Task details: Lines from the one containing "R4: 39k (+9V, EN_N) -> 10k (+9V, EN_N)" through the final line of the records are the only ones to copy, and each must match exactly.

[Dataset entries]
------------------------------------------------

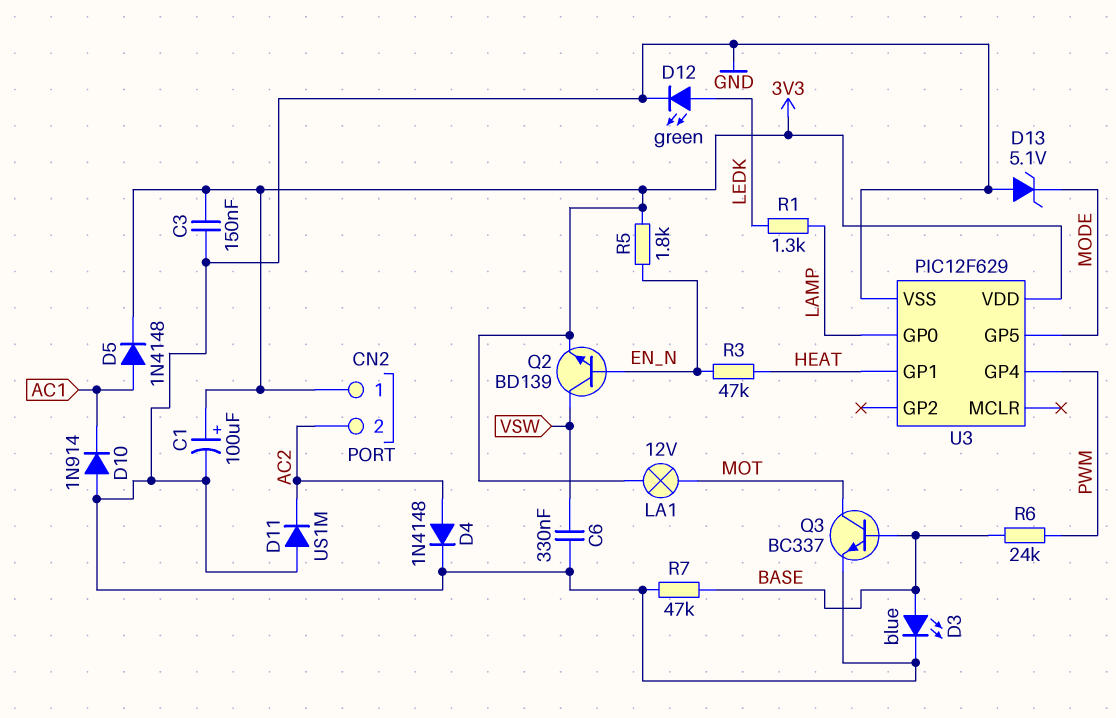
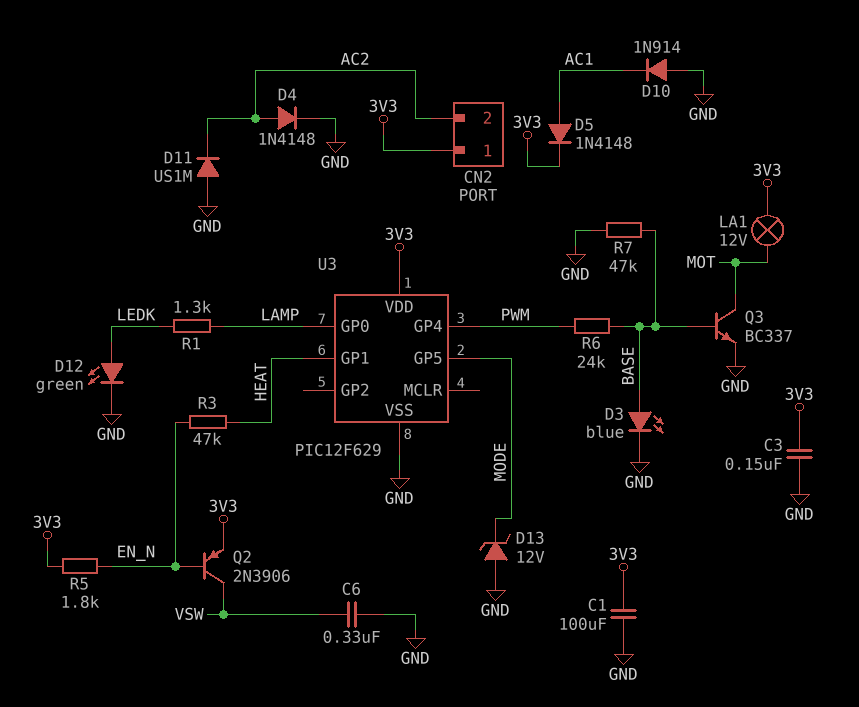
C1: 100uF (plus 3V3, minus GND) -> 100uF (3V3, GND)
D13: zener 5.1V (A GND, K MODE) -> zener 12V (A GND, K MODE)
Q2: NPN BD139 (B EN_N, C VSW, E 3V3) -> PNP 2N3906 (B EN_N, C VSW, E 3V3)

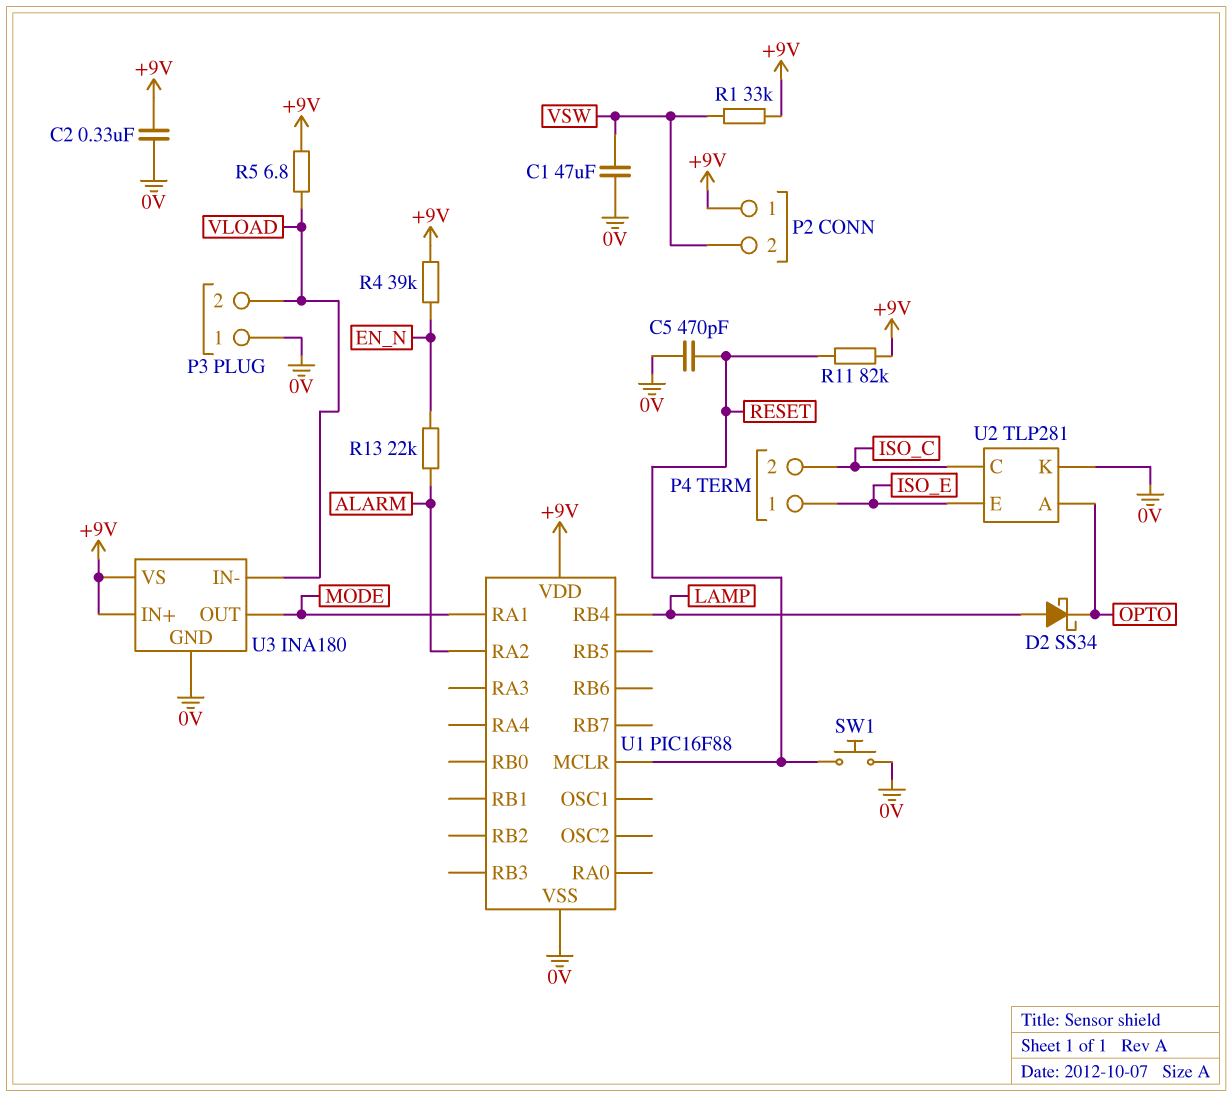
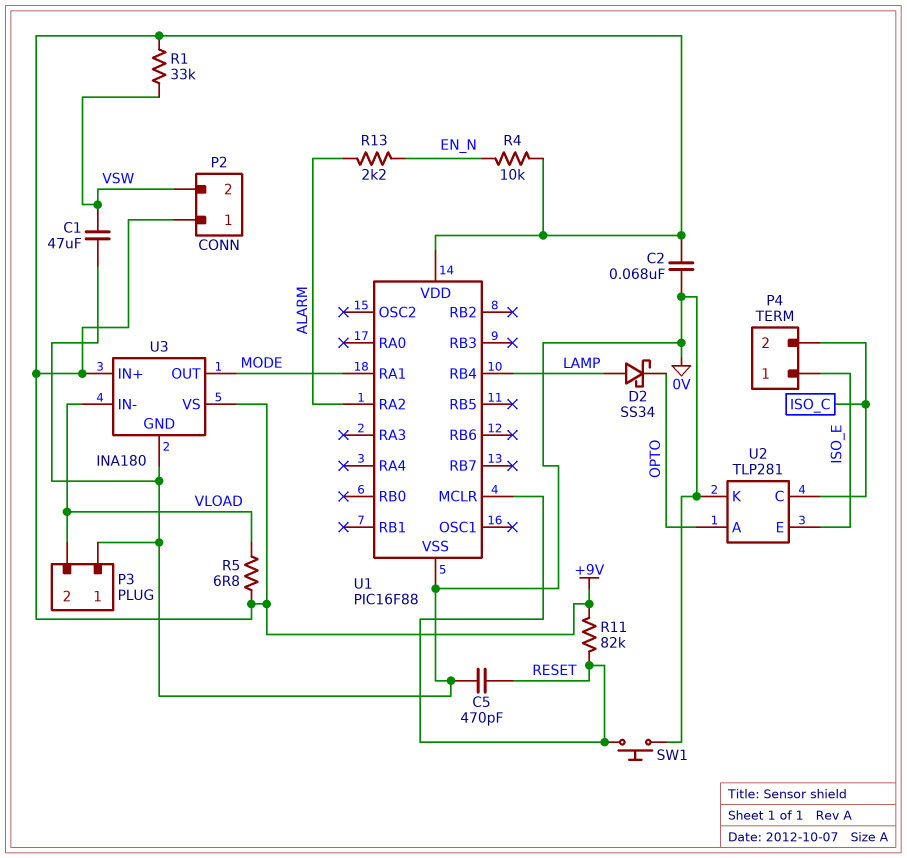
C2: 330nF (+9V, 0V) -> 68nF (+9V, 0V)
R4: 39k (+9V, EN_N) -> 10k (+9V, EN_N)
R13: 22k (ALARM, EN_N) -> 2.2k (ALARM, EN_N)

------------------------------------------------

Result:
R4: 39k (+9V, EN_N) -> 10k (+9V, EN_N)
R13: 22k (ALARM, EN_N) -> 2.2k (ALARM, EN_N)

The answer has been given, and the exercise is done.